EXERCISE INSTRUCTIONS: Once the line containing "none -> lime 1x3 slope [675,117,796,211]" is found in the data below, output that line and every line after it through the last, unchanged and with nothing else.

Records from a data source:
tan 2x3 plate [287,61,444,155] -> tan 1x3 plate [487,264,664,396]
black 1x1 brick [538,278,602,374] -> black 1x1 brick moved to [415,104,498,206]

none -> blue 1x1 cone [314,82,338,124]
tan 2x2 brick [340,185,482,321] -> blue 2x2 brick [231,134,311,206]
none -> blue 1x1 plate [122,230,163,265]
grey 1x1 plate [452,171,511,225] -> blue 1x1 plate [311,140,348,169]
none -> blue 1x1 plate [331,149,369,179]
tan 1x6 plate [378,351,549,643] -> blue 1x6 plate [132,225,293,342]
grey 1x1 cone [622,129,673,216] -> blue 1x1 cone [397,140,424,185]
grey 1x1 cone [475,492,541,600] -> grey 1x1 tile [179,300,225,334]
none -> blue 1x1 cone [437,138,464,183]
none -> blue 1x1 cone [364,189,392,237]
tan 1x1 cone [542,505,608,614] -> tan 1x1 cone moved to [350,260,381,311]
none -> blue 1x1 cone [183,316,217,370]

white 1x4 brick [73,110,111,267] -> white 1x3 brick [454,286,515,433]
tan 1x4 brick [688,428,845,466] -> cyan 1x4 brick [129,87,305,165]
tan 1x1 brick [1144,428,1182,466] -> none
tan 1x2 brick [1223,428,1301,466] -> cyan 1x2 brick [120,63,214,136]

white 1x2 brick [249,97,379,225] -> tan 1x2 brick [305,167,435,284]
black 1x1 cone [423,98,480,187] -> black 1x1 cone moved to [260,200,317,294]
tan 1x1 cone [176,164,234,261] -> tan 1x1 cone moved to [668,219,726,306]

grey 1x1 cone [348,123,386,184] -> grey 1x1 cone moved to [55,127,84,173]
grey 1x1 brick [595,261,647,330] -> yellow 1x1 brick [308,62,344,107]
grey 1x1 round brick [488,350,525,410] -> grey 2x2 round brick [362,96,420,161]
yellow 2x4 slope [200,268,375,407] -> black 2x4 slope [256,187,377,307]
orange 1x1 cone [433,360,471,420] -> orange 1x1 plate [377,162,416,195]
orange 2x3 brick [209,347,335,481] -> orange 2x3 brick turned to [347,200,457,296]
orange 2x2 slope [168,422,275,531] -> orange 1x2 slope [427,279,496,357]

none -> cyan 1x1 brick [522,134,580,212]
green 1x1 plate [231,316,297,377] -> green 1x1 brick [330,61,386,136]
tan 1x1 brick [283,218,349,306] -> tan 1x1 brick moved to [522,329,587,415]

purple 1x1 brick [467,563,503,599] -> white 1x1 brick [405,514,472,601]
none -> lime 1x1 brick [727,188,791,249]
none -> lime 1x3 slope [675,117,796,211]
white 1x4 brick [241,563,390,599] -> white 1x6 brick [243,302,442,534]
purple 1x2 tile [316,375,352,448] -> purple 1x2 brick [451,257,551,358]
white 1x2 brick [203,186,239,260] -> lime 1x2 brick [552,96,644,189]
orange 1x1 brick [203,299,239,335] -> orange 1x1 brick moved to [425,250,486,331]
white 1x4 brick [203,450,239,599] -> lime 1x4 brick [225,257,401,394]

ANSWER SPACE:
none -> lime 1x3 slope [675,117,796,211]
white 1x4 brick [241,563,390,599] -> white 1x6 brick [243,302,442,534]
purple 1x2 tile [316,375,352,448] -> purple 1x2 brick [451,257,551,358]
white 1x2 brick [203,186,239,260] -> lime 1x2 brick [552,96,644,189]
orange 1x1 brick [203,299,239,335] -> orange 1x1 brick moved to [425,250,486,331]
white 1x4 brick [203,450,239,599] -> lime 1x4 brick [225,257,401,394]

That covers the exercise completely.